> Problem requirements
Without including any images, repeat the data exactly.

> Data excerpts

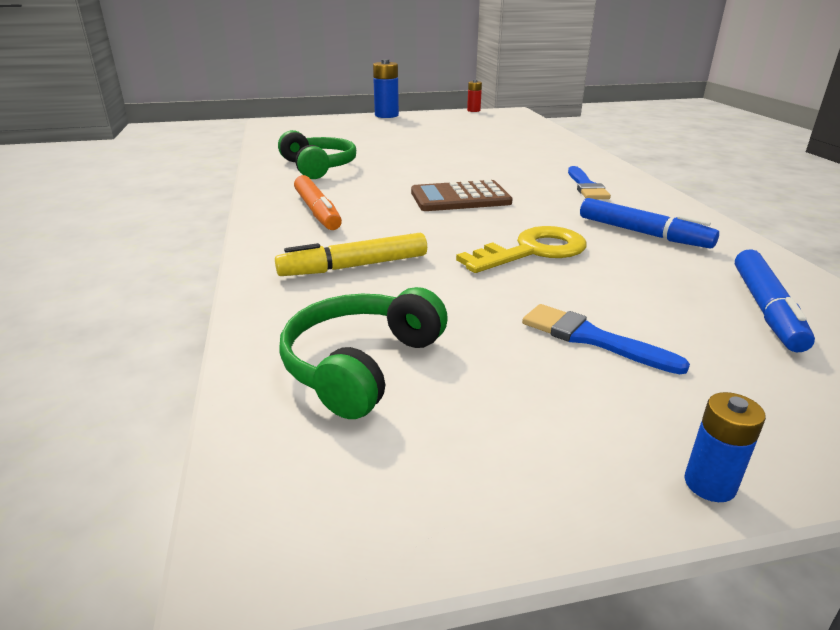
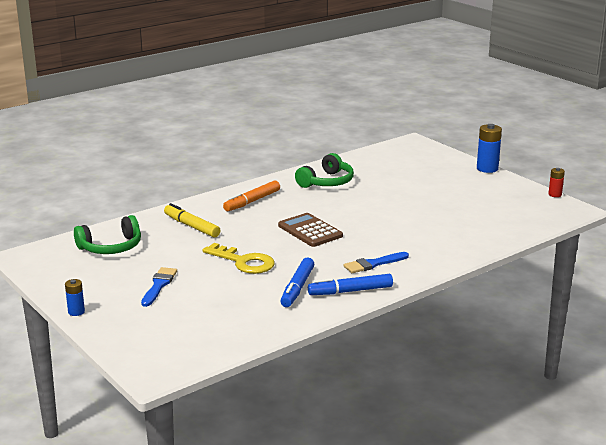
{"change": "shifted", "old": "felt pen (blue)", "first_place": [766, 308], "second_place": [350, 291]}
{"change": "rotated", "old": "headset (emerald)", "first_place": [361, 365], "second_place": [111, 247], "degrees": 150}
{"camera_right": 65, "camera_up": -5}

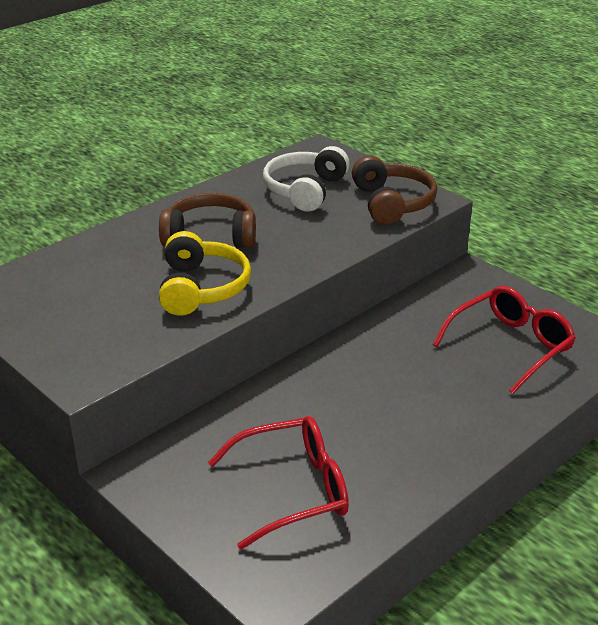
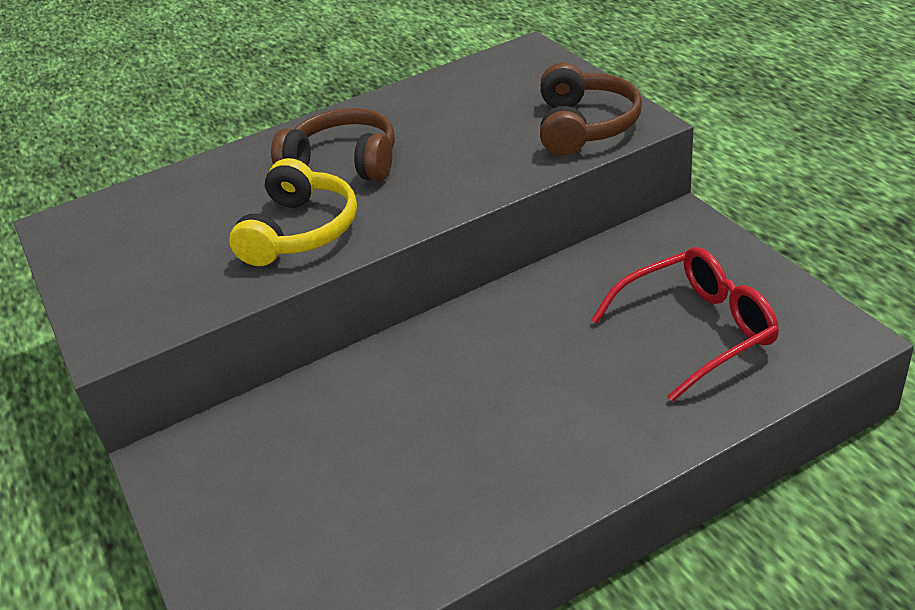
{"change": "gone", "old": "headset (snow-white)", "first_place": [305, 190]}
{"change": "gone", "old": "eyeglasses (red)", "first_place": [293, 490]}
{"camera_right": 20, "camera_up": 5}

> Reply to the exercise
{"change": "shifted", "old": "felt pen (blue)", "first_place": [766, 308], "second_place": [350, 291]}
{"change": "rotated", "old": "headset (emerald)", "first_place": [361, 365], "second_place": [111, 247], "degrees": 150}
{"camera_right": 65, "camera_up": -5}

{"change": "gone", "old": "headset (snow-white)", "first_place": [305, 190]}
{"change": "gone", "old": "eyeglasses (red)", "first_place": [293, 490]}
{"camera_right": 20, "camera_up": 5}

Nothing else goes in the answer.